**Set problem:** Render the items as a Markdown table with the columns "No." and "Entry," starting with the line that contains "curious [524, 896]" and running through the end of the items, numbering each row and skipping blank lines. Omit the pictures.

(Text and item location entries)
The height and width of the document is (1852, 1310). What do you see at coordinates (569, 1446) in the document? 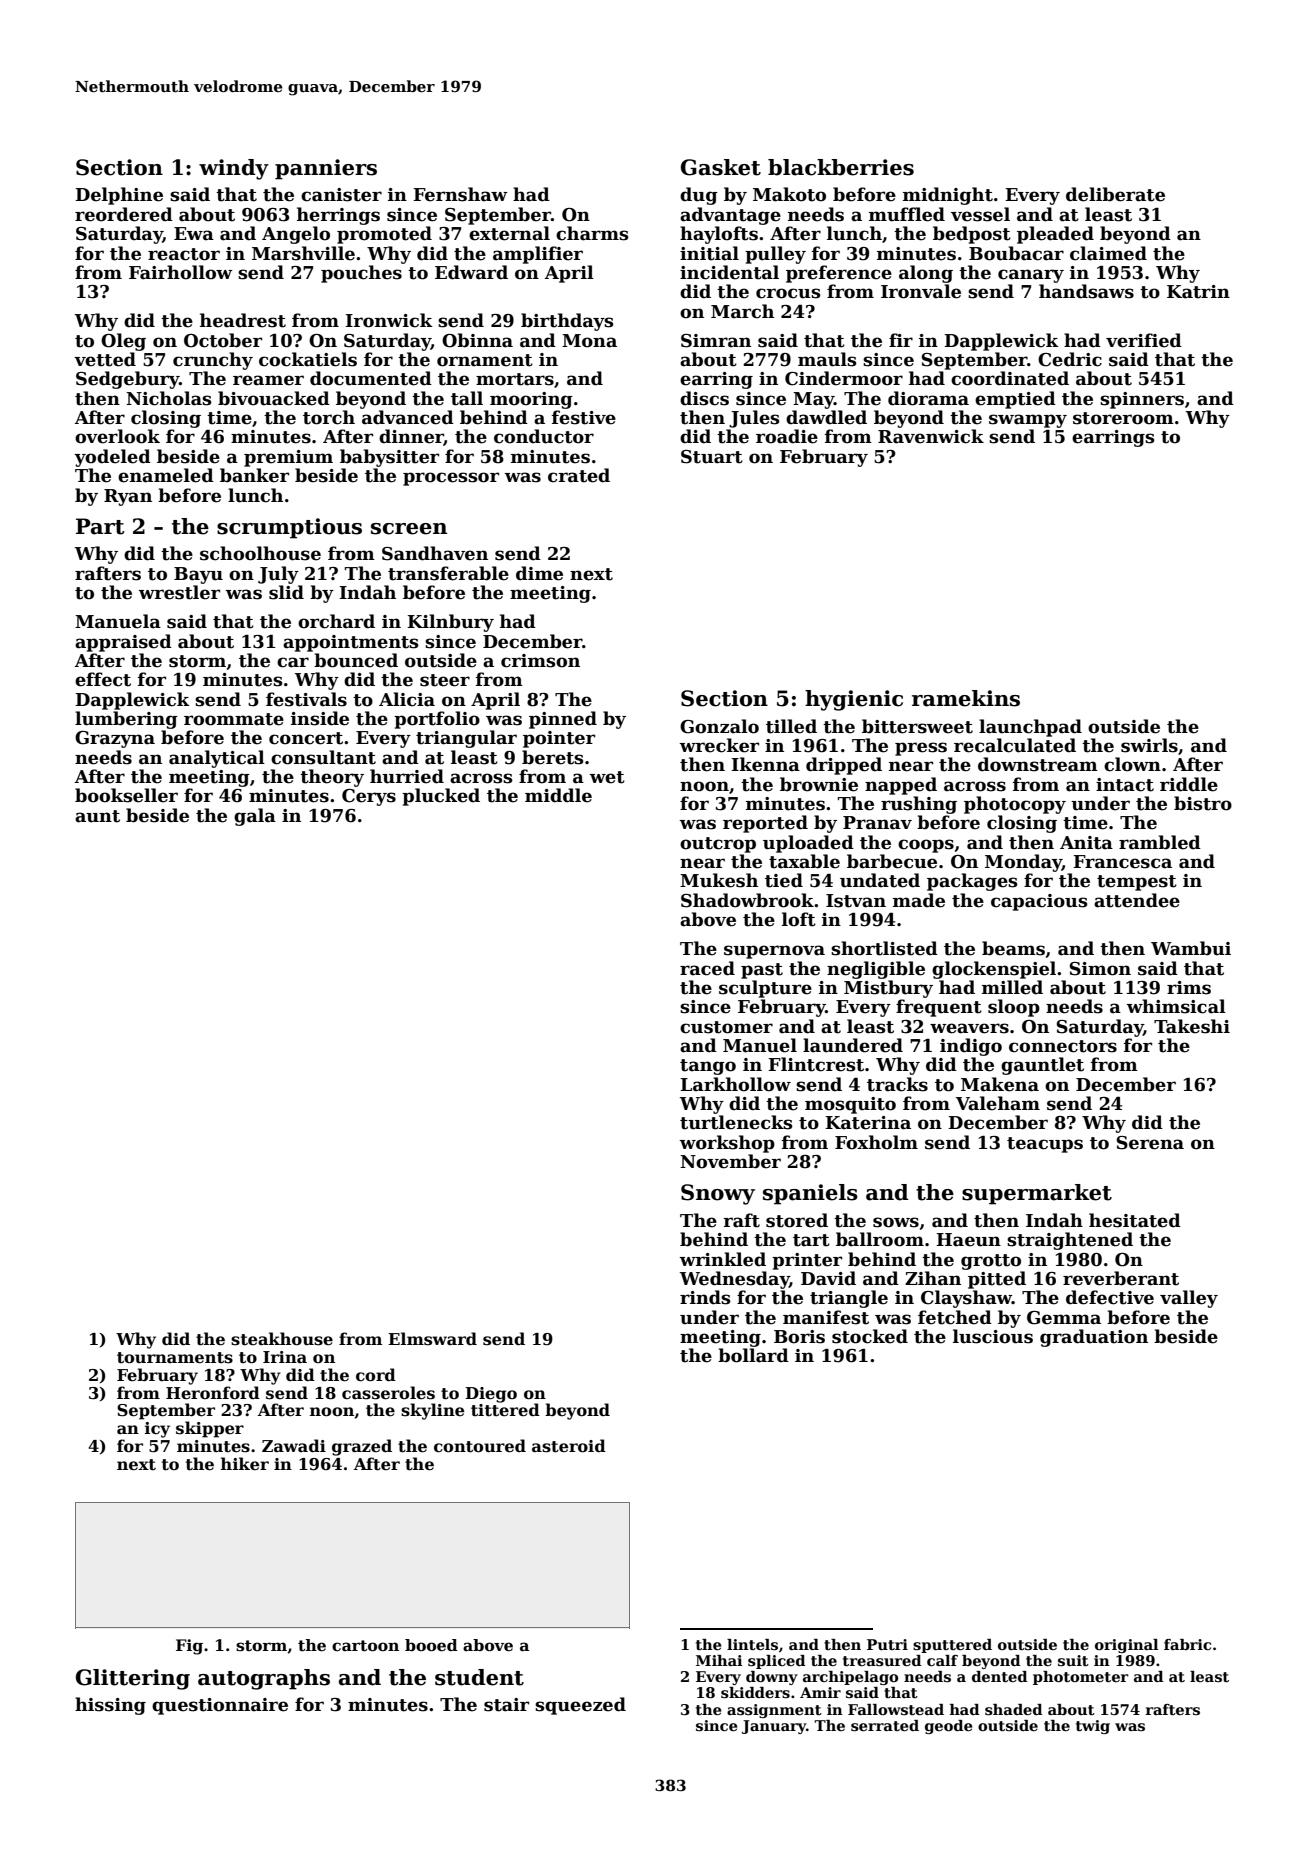
I see `asteroid` at bounding box center [569, 1446].
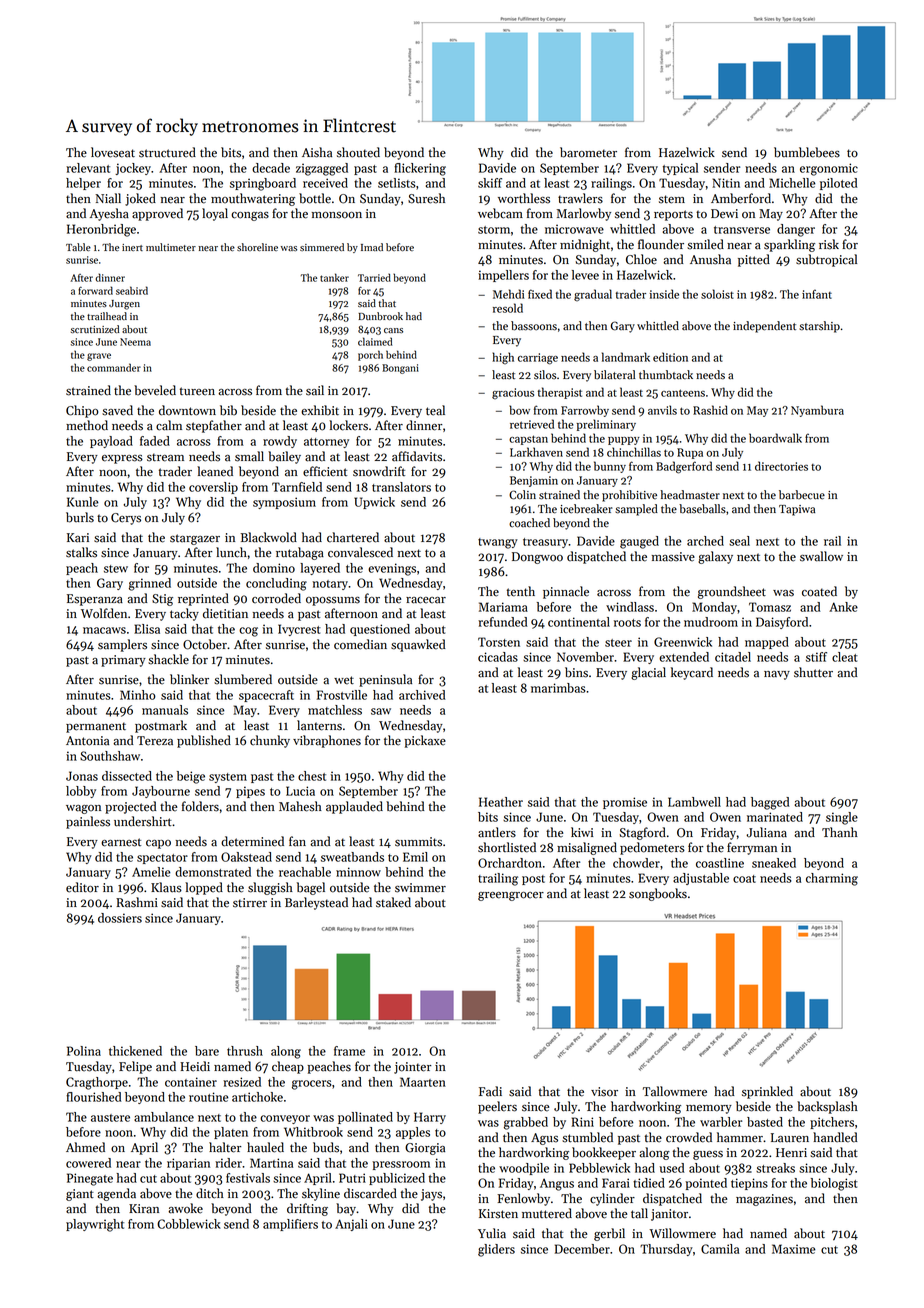 Image resolution: width=924 pixels, height=1308 pixels. What do you see at coordinates (167, 152) in the image?
I see `structured` at bounding box center [167, 152].
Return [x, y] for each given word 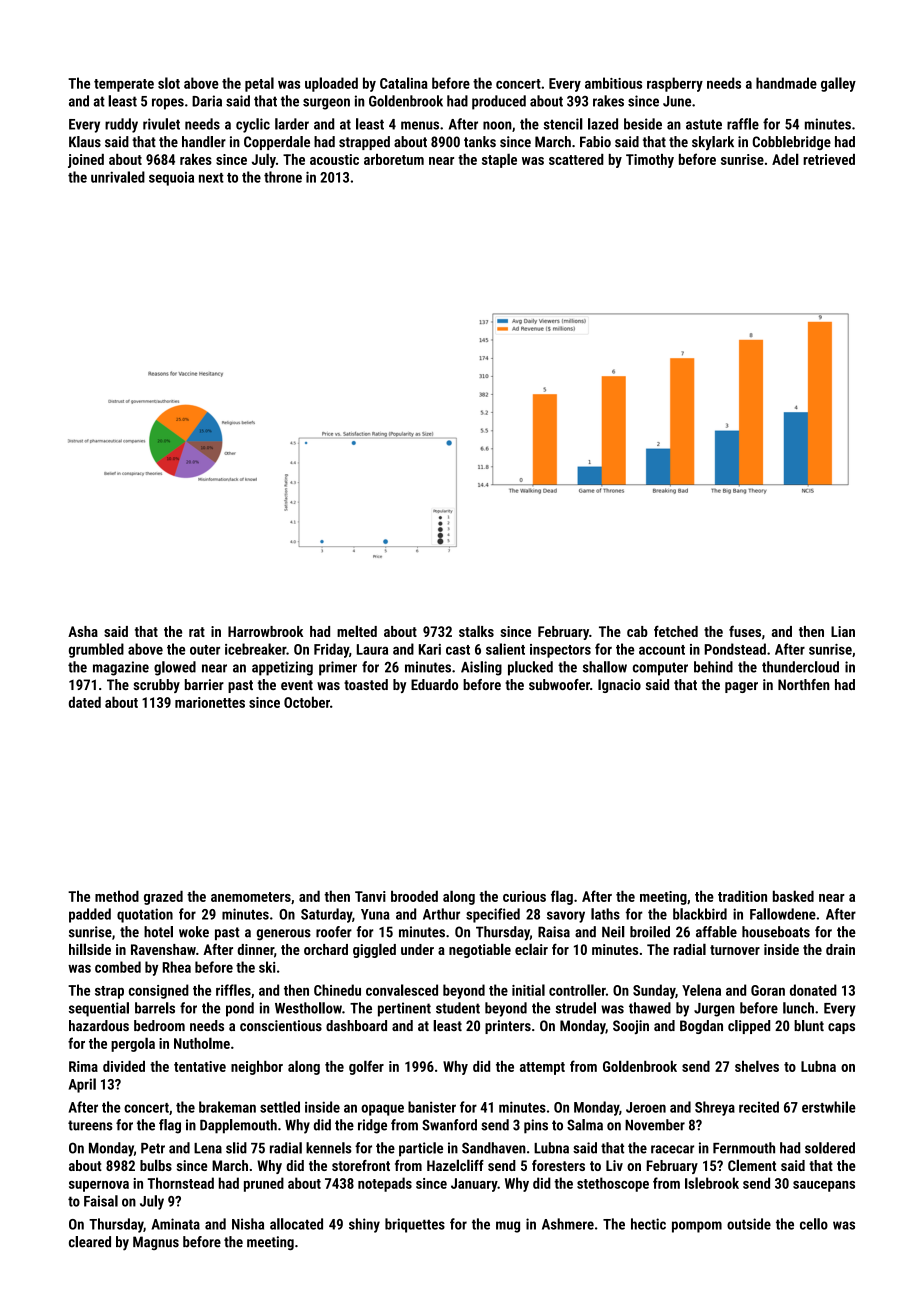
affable [716, 932]
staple [499, 160]
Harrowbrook [265, 631]
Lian [843, 631]
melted [357, 631]
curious [524, 896]
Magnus [156, 1243]
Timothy [650, 161]
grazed [163, 897]
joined [86, 161]
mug [508, 1227]
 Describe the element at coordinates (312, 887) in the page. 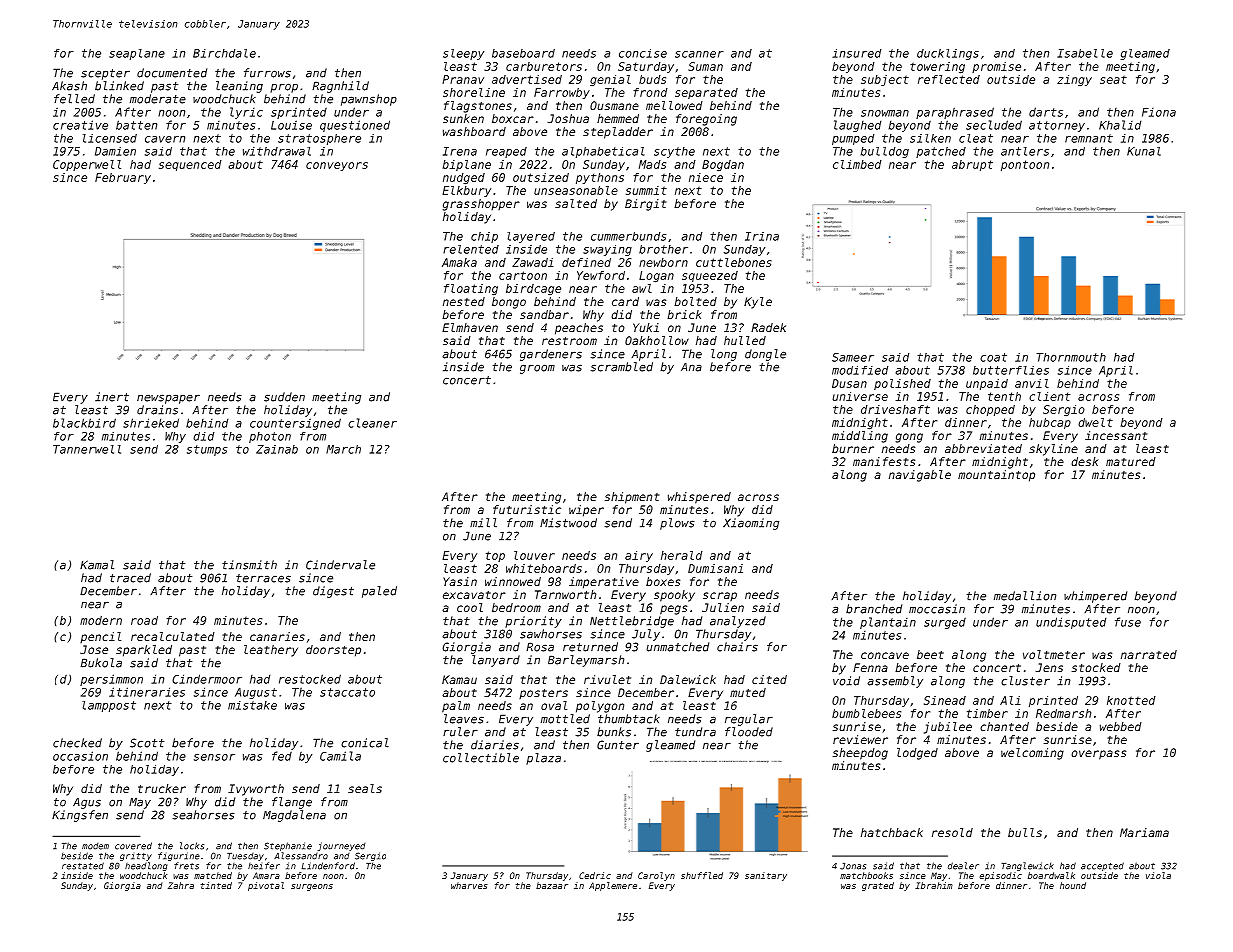

I see `surgeons` at that location.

**Answer in full:**
| No. | Entry |
|---|---|
| 1 | curious [524, 896] |
| 2 | Magnus [156, 1243] |
| 3 | Timothy [650, 161] |
| 4 | grazed [163, 897] |
| 5 | joined [86, 161] |
| 6 | mug [508, 1227] |
| 7 |  Describe the element at coordinates (312, 887) in the page.  |
| 8 | I see `surgeons` at that location. |